Assignment => Start to finish, retype the entries exactly while omitting the pictures.

Material to process =>
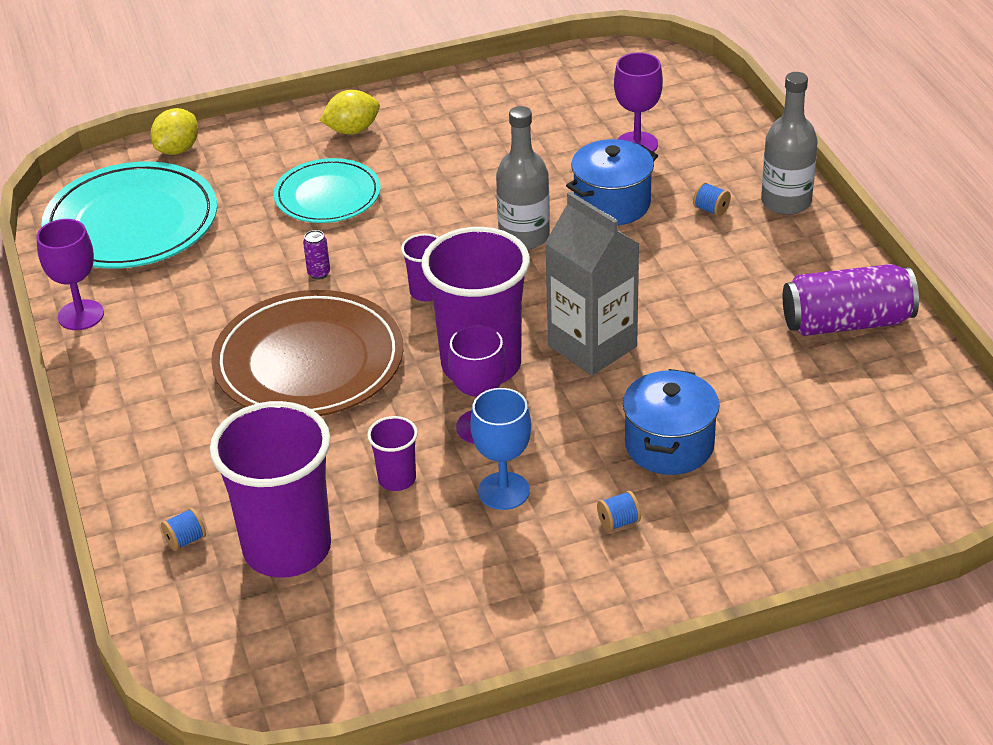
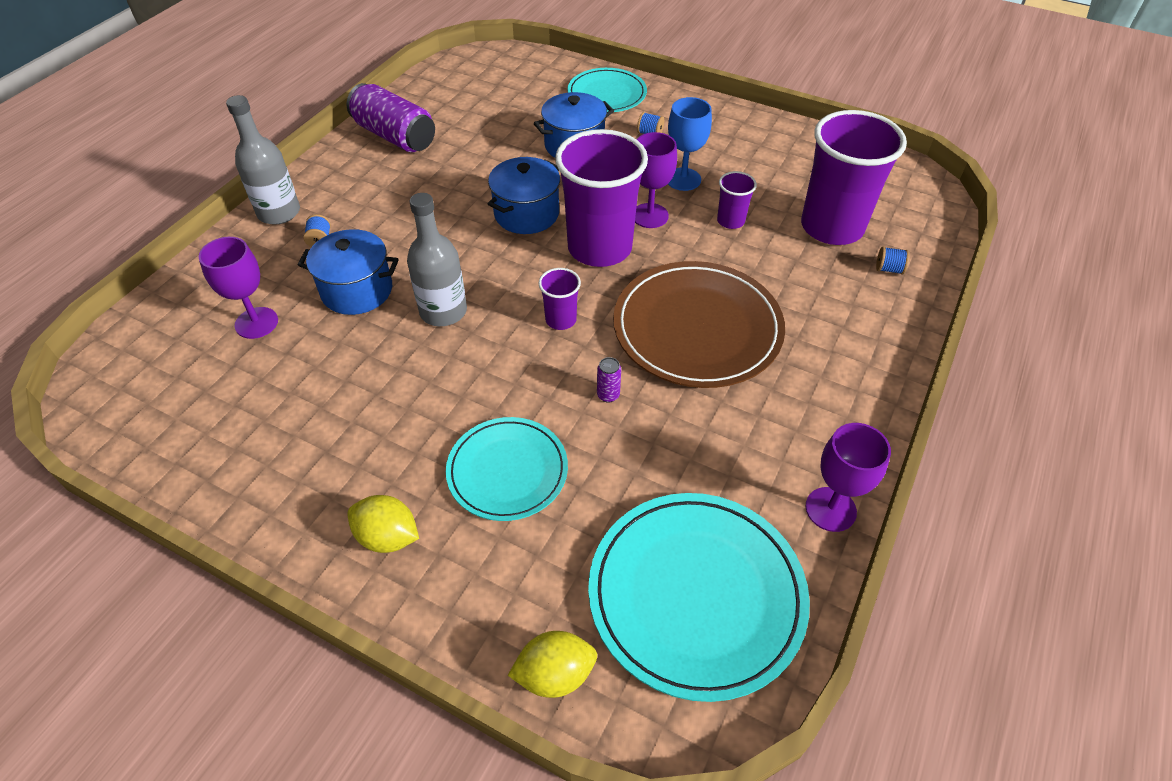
camera: 135 degrees left, 10 degrees up
(592, 346) = (526, 214): grey carton -> blue pot
(749, 540) = (607, 94): none -> turquoise plate

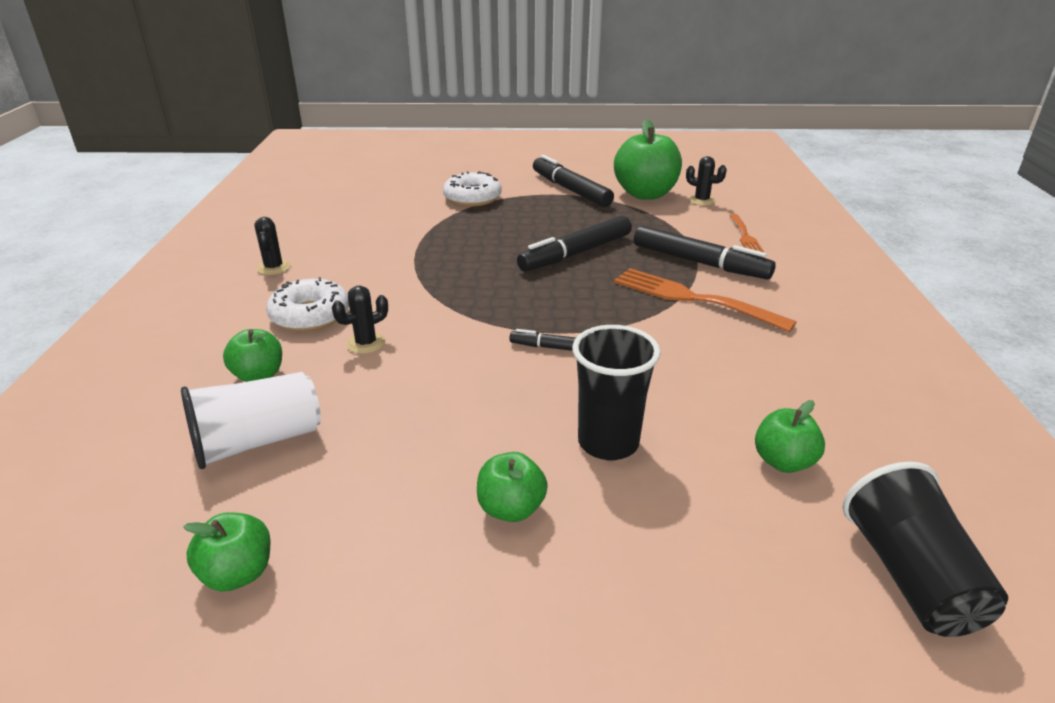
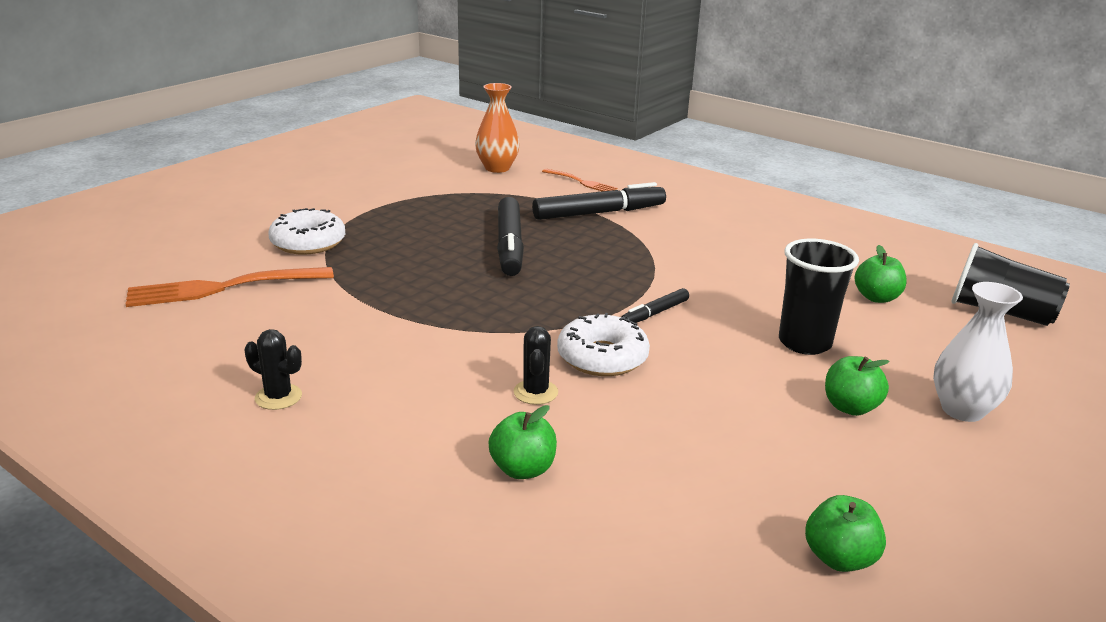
camera: 55 degrees left, 5 degrees down
(257, 442) = (648, 500): white cup -> none
(310, 315) = (434, 406): white donut -> white donut (602, 357)
(570, 190) = (379, 199): black marker -> none
(596, 597) = (962, 410): none -> white vase
(645, 194) = (447, 179): green apple -> none
(694, 299) = (651, 237): orange fork -> orange fork (224, 287)
(701, 200) = (497, 168): black cactus -> orange vase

Reply =>
camera: 135 degrees left, 10 degrees up
(592, 346) = (526, 214): grey carton -> blue pot
(749, 540) = (607, 94): none -> turquoise plate

camera: 55 degrees left, 5 degrees down
(257, 442) = (648, 500): white cup -> none
(310, 315) = (434, 406): white donut -> white donut (602, 357)
(570, 190) = (379, 199): black marker -> none
(596, 597) = (962, 410): none -> white vase
(645, 194) = (447, 179): green apple -> none
(694, 299) = (651, 237): orange fork -> orange fork (224, 287)
(701, 200) = (497, 168): black cactus -> orange vase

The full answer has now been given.